Write out nothing but the lines from the one containing "C1: 680nF (5V, GND) -> 680nF (5V, LIGHT)" through the last line below, both included, and without the pictures.

EXERCISE MATERIAL =>
◇ ◇ ◇ ◇ ◇

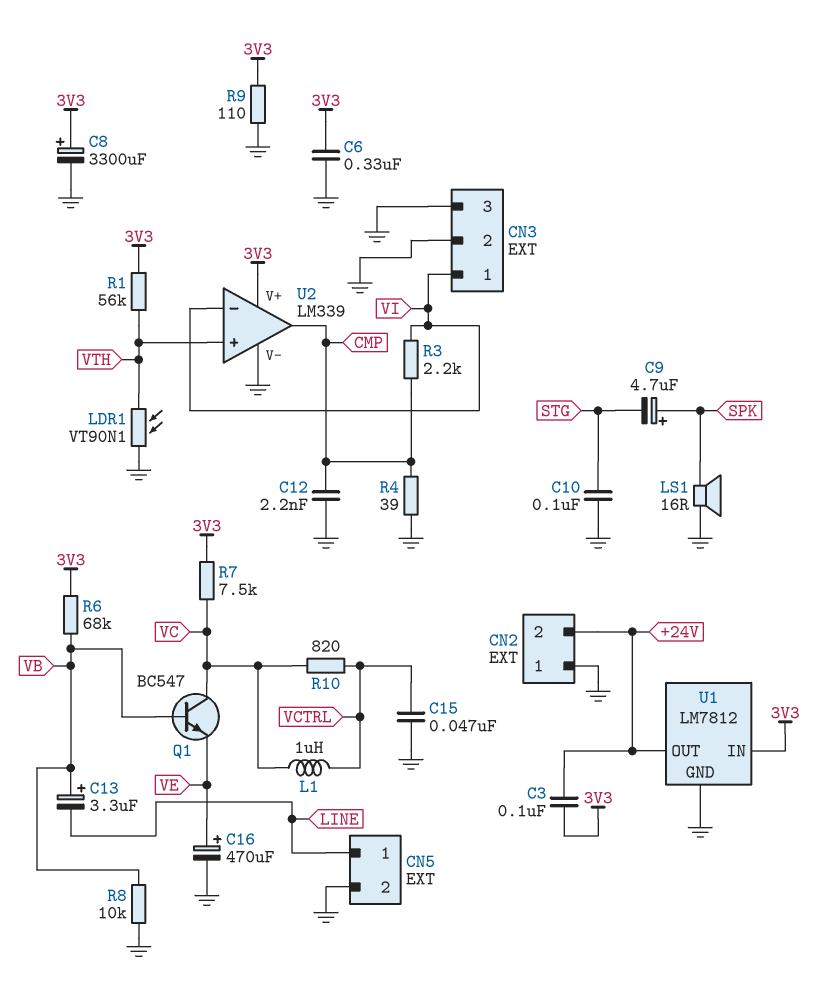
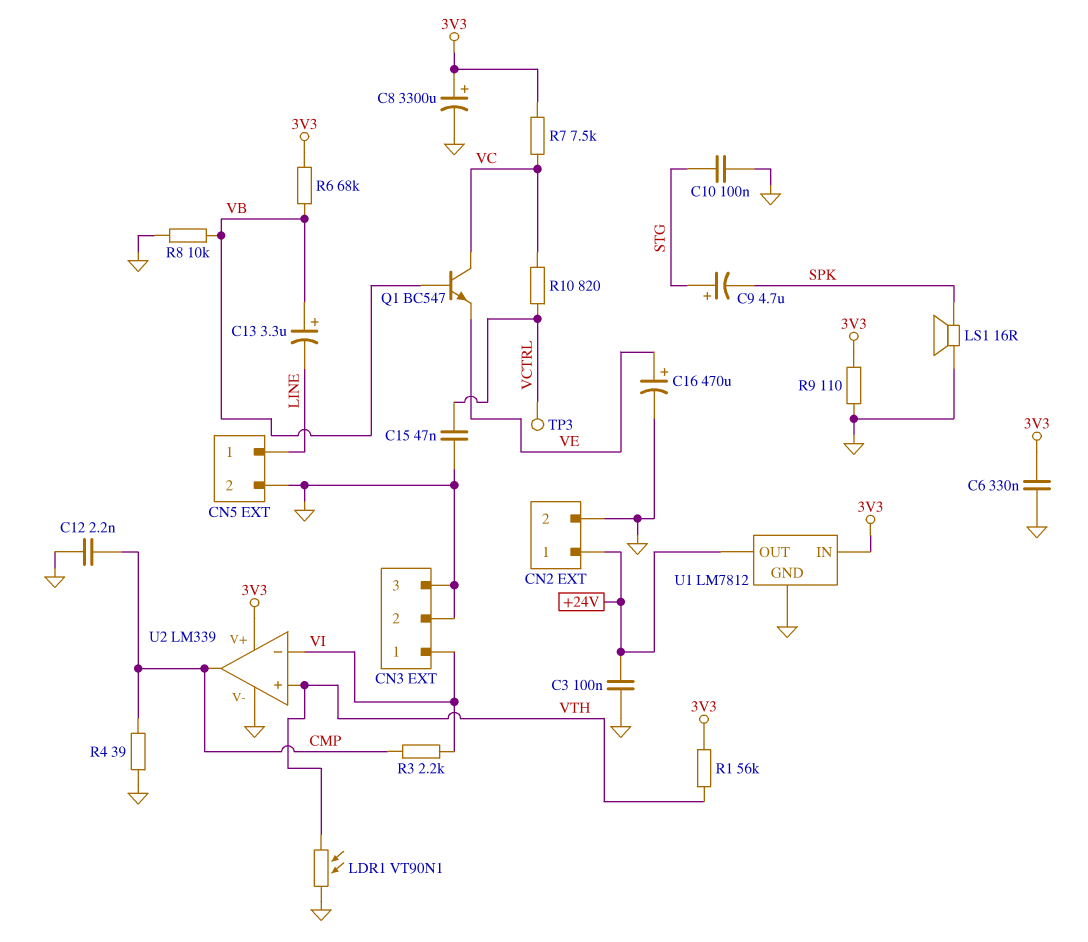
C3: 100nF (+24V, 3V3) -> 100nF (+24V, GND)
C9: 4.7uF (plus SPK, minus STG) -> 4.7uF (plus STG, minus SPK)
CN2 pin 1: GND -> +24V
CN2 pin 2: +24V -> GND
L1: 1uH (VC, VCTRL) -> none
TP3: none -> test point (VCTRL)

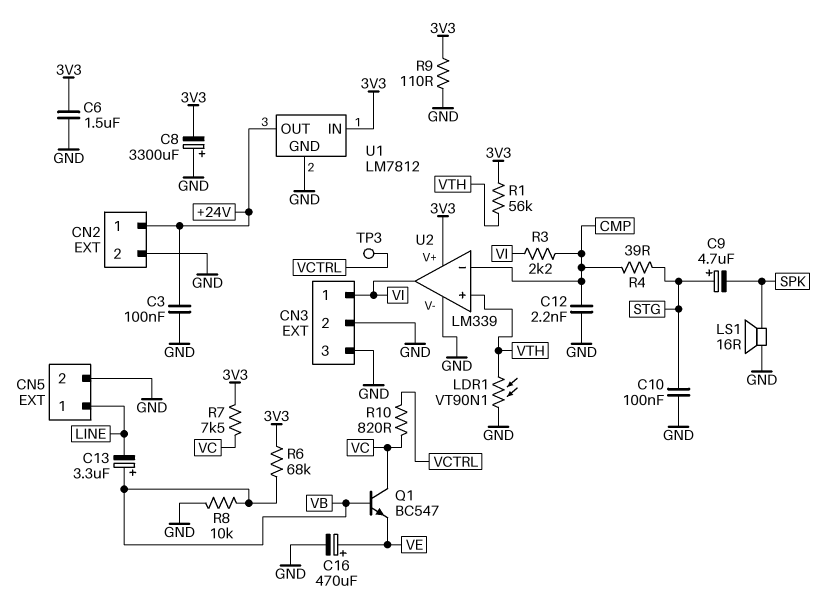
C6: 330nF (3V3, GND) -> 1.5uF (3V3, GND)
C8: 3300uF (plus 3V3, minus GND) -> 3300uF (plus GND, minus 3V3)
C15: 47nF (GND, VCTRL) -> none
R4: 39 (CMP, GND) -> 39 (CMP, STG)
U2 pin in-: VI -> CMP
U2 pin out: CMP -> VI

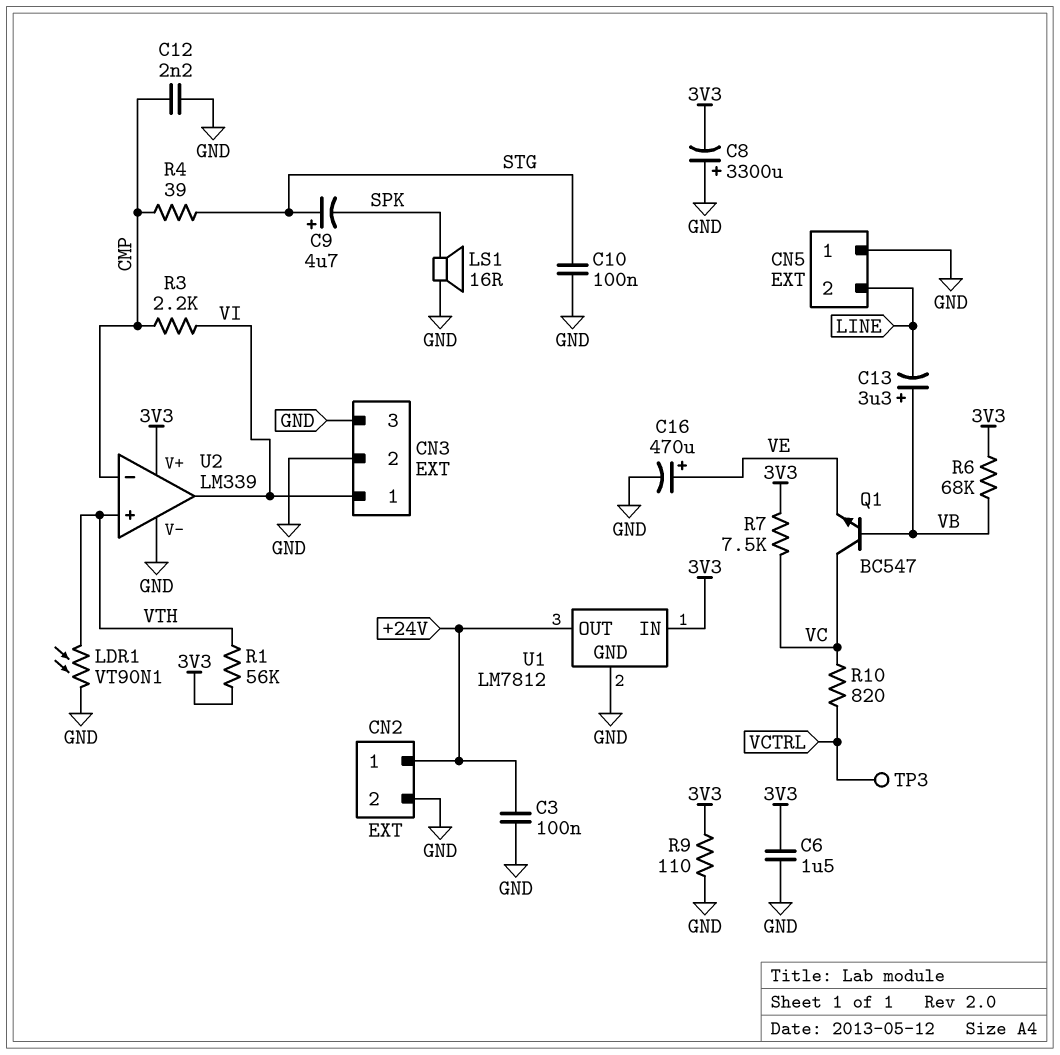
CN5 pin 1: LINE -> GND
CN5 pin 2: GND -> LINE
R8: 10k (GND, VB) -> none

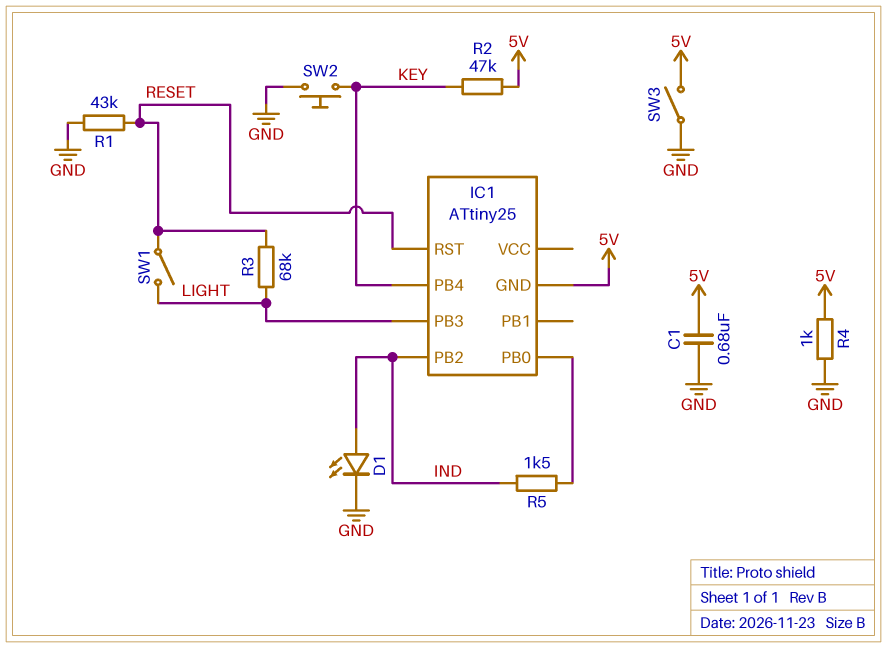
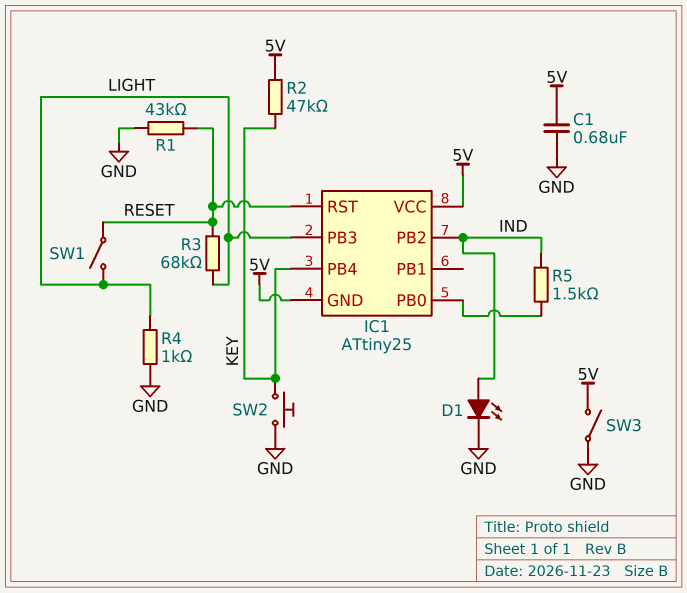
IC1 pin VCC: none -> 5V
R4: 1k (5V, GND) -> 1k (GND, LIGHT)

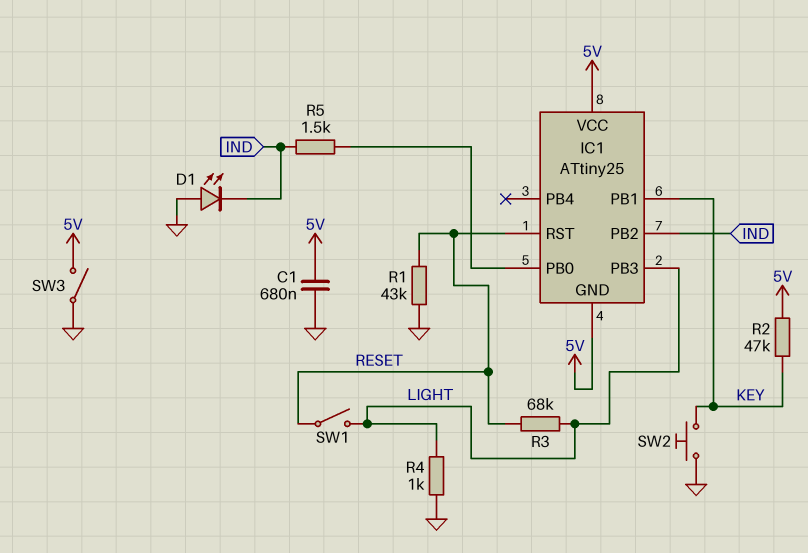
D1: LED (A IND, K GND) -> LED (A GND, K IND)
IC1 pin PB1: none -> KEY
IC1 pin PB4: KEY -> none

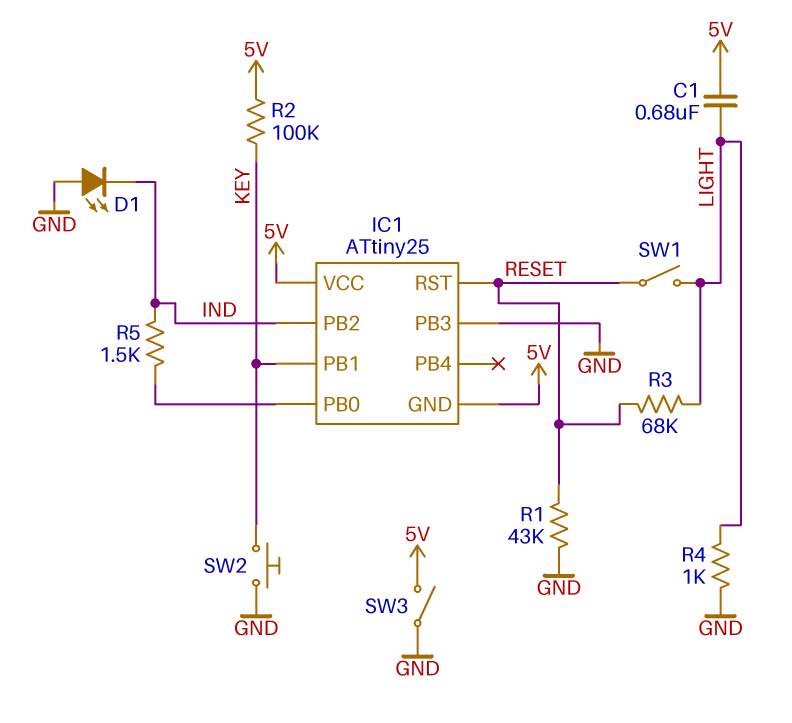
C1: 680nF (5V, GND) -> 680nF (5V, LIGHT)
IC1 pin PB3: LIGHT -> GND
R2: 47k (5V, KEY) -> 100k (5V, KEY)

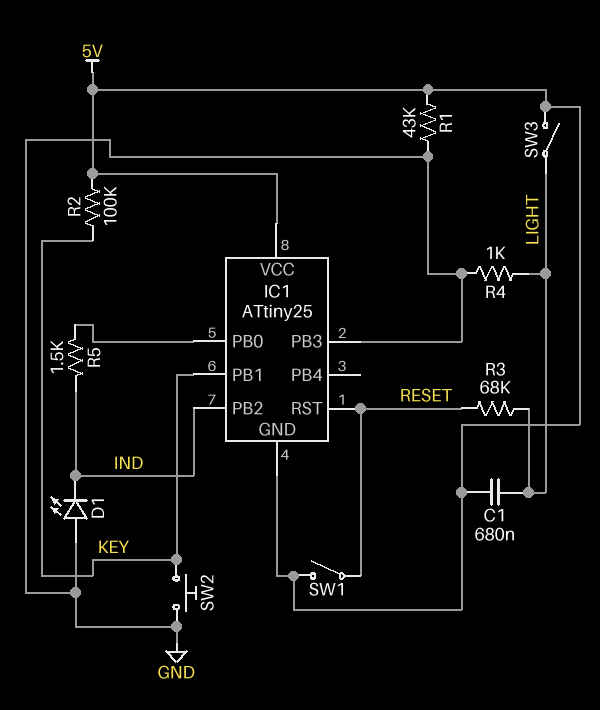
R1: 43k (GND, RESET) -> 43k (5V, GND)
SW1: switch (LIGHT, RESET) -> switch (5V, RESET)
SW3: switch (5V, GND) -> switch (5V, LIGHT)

◇ ◇ ◇ ◇ ◇

WORKED SOLUTION =>
C1: 680nF (5V, GND) -> 680nF (5V, LIGHT)
IC1 pin PB3: LIGHT -> GND
R2: 47k (5V, KEY) -> 100k (5V, KEY)

R1: 43k (GND, RESET) -> 43k (5V, GND)
SW1: switch (LIGHT, RESET) -> switch (5V, RESET)
SW3: switch (5V, GND) -> switch (5V, LIGHT)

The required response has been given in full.